Word for word, restate the lines from the start of the data down to the line with "none -> white brick E5:E10 level 1", both included.

—————

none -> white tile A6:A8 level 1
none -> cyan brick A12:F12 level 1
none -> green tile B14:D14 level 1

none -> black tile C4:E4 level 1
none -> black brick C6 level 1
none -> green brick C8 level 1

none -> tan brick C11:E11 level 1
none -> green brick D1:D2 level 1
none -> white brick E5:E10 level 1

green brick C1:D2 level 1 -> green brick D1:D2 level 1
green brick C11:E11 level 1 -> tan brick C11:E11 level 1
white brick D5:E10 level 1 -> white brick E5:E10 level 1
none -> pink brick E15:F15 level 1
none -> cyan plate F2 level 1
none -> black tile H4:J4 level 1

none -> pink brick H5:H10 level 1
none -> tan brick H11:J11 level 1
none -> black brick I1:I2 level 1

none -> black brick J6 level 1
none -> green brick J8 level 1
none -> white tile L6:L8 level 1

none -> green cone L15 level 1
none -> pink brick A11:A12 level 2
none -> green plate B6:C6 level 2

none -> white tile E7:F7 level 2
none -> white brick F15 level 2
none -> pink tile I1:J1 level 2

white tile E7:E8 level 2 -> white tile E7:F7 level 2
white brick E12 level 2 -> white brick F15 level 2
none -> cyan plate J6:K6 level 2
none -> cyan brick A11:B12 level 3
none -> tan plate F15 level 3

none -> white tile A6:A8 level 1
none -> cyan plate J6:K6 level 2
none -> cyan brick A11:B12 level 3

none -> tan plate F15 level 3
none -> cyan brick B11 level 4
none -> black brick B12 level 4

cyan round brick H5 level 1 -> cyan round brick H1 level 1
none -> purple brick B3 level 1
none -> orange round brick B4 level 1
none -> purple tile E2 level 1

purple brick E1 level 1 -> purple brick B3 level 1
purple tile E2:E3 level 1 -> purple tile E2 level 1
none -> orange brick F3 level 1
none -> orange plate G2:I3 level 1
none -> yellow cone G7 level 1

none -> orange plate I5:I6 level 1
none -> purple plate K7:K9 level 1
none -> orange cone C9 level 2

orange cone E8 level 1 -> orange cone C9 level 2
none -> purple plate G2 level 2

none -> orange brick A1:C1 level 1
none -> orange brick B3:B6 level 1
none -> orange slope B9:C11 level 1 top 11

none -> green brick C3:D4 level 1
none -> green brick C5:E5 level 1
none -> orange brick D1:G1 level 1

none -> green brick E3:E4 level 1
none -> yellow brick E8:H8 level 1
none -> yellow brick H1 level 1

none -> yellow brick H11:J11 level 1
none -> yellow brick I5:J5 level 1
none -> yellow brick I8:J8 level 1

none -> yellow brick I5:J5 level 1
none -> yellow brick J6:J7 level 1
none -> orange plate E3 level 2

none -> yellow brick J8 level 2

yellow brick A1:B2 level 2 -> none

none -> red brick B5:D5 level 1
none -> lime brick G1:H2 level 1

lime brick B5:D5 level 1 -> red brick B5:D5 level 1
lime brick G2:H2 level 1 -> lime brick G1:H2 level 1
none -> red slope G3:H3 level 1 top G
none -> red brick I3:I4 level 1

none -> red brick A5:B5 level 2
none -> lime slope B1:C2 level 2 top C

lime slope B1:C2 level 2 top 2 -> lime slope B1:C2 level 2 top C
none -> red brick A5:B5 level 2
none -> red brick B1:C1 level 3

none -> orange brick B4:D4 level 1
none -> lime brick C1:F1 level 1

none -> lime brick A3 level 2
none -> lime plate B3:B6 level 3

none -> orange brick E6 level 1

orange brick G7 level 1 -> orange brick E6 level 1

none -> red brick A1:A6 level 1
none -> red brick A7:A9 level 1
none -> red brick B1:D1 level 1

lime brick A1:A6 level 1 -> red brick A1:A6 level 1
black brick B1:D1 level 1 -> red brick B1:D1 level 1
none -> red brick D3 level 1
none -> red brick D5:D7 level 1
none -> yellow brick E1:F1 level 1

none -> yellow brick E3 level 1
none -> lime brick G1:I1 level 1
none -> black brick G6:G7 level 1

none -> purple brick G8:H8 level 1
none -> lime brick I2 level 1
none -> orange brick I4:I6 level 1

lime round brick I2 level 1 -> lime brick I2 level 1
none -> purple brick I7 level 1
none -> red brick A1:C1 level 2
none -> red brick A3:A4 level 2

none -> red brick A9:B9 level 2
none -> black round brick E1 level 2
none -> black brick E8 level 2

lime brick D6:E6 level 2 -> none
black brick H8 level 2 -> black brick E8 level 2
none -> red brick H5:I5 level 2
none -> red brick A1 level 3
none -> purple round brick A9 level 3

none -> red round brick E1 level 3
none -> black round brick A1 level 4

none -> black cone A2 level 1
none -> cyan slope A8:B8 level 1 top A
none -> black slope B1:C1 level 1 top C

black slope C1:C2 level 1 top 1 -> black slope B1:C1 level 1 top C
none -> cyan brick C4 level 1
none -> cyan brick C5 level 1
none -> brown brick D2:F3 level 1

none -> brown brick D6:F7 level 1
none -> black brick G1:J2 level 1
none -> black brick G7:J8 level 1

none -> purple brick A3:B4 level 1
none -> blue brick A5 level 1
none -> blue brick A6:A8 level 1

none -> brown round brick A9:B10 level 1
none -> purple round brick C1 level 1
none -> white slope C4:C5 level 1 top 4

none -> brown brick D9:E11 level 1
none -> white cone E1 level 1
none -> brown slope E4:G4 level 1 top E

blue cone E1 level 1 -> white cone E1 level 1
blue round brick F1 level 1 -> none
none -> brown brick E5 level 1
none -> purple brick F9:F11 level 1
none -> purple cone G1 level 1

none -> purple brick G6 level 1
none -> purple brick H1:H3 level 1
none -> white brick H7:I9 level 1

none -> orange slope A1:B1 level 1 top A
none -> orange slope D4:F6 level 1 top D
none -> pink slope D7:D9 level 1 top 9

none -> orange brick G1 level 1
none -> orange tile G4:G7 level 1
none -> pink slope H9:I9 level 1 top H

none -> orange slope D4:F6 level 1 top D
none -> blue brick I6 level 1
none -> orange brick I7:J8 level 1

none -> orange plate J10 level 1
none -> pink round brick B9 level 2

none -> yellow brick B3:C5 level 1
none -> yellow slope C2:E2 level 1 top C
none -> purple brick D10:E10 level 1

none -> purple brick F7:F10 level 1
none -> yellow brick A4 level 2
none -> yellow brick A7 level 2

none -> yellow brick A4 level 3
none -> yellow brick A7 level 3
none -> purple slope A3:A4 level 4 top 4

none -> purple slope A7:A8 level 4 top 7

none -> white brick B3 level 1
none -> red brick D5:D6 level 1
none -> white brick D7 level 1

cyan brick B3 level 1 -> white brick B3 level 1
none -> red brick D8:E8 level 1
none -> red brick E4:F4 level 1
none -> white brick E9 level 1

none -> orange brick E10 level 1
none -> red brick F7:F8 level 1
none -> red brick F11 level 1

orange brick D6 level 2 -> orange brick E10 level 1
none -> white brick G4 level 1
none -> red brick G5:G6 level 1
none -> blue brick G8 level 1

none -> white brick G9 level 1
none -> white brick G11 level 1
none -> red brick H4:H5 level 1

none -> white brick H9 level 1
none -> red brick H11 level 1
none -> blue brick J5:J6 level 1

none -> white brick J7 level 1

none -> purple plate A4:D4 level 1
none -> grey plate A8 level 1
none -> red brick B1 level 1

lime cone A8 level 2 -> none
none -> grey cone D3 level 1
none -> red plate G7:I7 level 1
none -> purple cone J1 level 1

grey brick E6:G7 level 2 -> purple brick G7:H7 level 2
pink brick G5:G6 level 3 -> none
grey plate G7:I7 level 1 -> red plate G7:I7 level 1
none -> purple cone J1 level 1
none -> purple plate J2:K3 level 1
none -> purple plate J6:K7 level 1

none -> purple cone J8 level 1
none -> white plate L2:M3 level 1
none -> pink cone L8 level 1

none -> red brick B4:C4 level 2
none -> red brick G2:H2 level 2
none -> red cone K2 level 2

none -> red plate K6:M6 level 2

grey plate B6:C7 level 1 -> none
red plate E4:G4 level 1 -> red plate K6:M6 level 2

—————

#### Solution for this task:
none -> white tile A6:A8 level 1
none -> cyan brick A12:F12 level 1
none -> green tile B14:D14 level 1

none -> black tile C4:E4 level 1
none -> black brick C6 level 1
none -> green brick C8 level 1

none -> tan brick C11:E11 level 1
none -> green brick D1:D2 level 1
none -> white brick E5:E10 level 1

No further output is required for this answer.